* Work request *
Output each line of the data word for word, from the first through the line that holds "The pink_heart moved", and leave off whatever follows.

* The input *
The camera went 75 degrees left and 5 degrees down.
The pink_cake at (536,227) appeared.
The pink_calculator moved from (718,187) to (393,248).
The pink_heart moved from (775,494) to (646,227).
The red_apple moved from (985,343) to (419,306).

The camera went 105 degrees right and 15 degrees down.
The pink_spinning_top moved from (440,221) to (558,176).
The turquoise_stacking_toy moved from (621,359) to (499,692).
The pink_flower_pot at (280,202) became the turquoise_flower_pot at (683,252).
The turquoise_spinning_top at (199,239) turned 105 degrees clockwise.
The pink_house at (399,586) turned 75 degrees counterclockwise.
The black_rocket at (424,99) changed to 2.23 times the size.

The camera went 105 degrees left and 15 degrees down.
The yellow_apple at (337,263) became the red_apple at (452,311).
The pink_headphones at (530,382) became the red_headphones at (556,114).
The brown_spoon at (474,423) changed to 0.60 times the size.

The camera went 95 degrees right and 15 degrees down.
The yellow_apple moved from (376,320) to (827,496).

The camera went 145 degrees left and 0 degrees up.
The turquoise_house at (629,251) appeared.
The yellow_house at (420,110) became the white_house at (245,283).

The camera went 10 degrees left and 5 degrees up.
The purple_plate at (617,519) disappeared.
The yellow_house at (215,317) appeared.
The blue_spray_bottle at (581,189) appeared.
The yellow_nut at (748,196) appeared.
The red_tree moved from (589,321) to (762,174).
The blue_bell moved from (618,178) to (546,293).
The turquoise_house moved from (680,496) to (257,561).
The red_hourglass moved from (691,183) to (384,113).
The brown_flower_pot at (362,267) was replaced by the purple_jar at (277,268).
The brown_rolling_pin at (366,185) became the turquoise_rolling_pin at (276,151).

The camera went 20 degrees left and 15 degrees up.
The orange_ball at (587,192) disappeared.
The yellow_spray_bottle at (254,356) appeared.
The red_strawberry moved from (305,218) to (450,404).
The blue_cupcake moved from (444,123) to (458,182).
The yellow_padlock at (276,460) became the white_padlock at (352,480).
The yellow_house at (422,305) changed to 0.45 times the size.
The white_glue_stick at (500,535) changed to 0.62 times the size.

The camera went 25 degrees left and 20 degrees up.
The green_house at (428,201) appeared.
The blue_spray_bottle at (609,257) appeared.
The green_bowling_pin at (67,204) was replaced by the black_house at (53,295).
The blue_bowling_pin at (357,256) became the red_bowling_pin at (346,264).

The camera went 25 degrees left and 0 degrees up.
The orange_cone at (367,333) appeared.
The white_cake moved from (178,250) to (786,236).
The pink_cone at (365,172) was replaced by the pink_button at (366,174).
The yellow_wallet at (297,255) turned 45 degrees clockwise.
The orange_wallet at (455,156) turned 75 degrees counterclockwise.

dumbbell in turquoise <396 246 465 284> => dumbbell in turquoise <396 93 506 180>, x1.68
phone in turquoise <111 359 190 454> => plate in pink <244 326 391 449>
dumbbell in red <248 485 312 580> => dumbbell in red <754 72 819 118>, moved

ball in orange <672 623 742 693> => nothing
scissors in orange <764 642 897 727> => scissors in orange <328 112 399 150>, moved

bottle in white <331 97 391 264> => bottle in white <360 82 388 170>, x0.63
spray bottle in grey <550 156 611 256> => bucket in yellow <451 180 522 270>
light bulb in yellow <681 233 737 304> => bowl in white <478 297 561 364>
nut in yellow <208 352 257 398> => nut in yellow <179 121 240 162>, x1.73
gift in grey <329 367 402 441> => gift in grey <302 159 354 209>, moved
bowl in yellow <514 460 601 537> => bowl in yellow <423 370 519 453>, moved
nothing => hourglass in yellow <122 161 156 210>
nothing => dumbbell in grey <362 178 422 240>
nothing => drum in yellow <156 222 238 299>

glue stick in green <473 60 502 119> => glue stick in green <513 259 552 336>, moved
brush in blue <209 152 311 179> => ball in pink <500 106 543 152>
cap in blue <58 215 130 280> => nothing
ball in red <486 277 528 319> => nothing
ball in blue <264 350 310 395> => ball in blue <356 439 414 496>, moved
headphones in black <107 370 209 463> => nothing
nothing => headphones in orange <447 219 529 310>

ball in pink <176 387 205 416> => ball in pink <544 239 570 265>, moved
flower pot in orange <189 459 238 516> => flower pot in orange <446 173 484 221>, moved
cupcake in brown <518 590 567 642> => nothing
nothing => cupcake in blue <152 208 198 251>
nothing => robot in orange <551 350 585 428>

* Task output *
The camera went 75 degrees left and 5 degrees down.
The pink_cake at (536,227) appeared.
The pink_calculator moved from (718,187) to (393,248).
The pink_heart moved from (775,494) to (646,227).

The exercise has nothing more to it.